[DATA EXTRACT]

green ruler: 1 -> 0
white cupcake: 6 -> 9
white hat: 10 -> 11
* * *
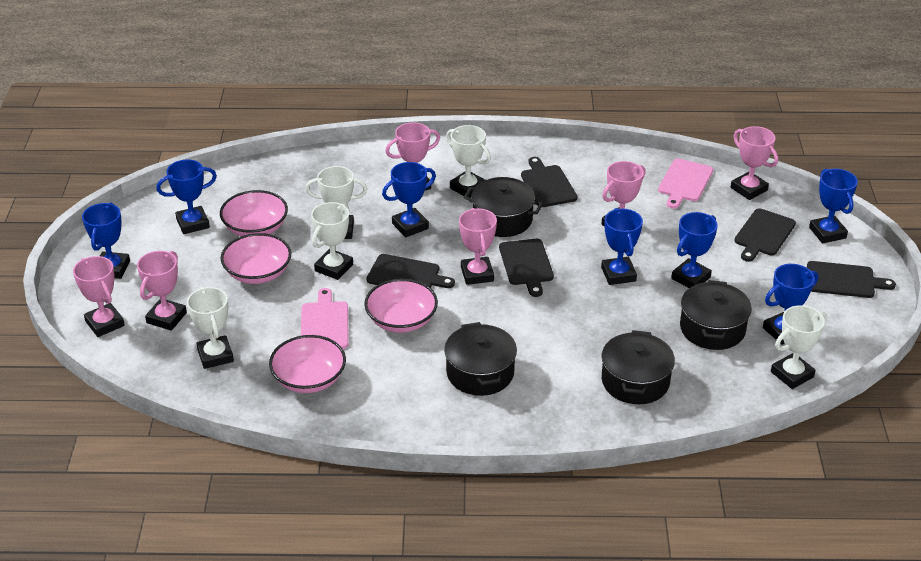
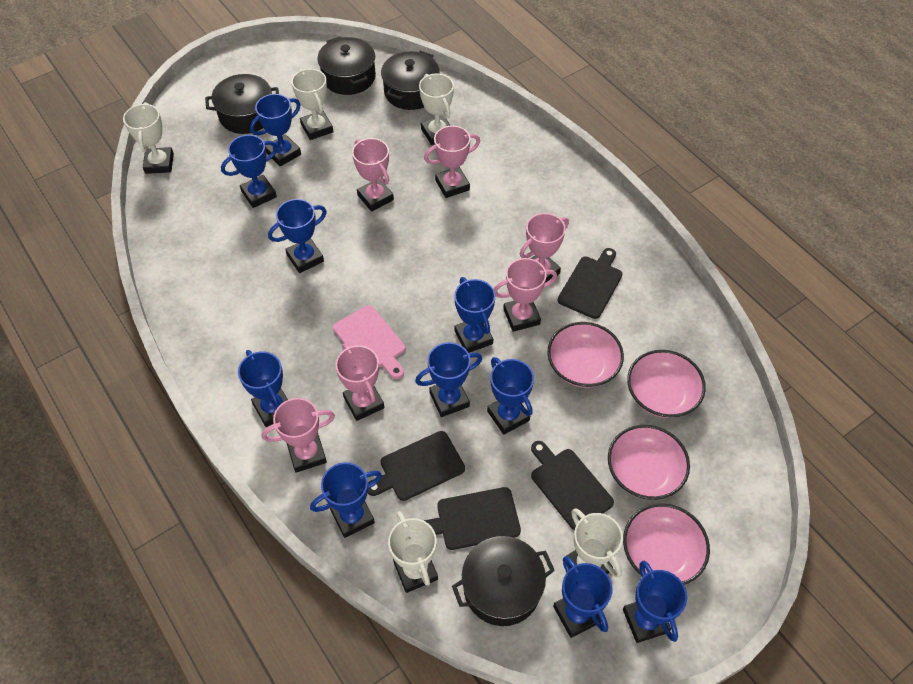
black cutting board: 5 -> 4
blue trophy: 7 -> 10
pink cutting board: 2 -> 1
* * *
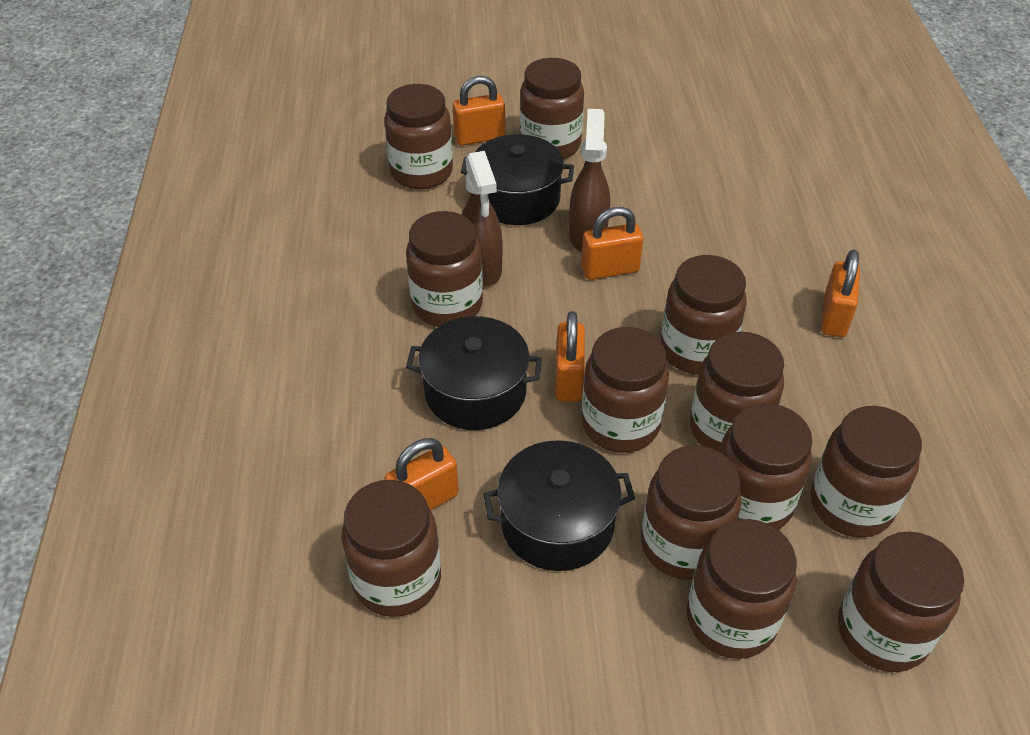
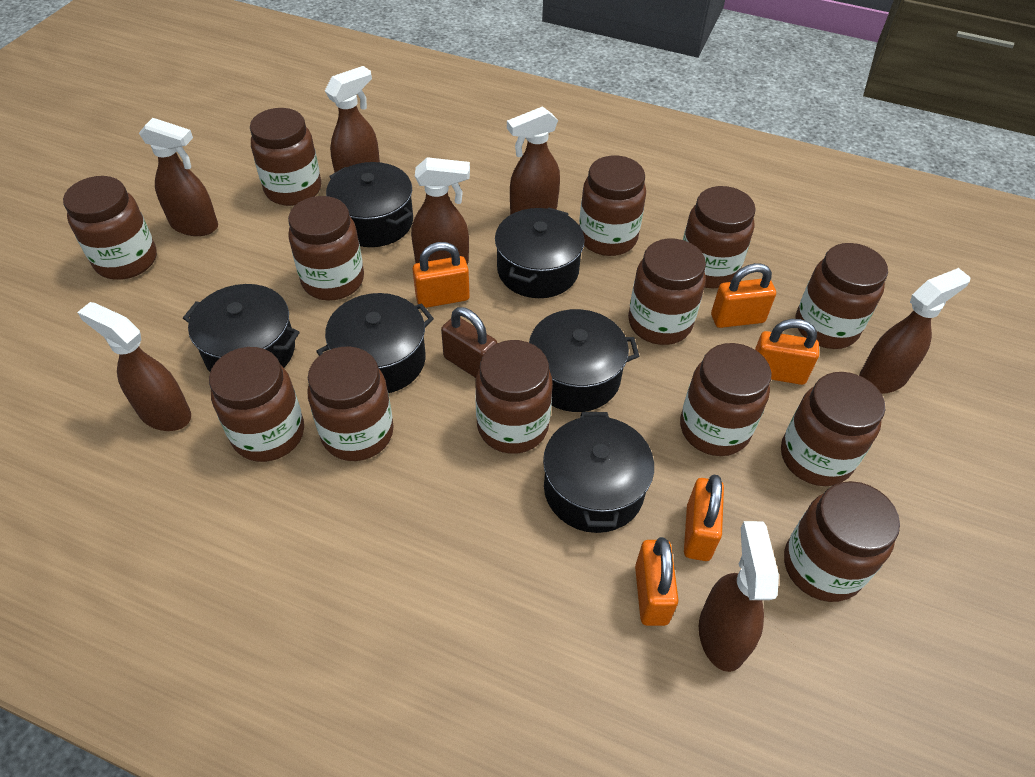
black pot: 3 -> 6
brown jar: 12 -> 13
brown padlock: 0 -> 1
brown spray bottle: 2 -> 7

[PROBLEM REQUIREMENTS]
Please copy each line of the records above that holds the word "brown".

[OUTPUT FOR THIS TASK]
brown jar: 12 -> 13
brown padlock: 0 -> 1
brown spray bottle: 2 -> 7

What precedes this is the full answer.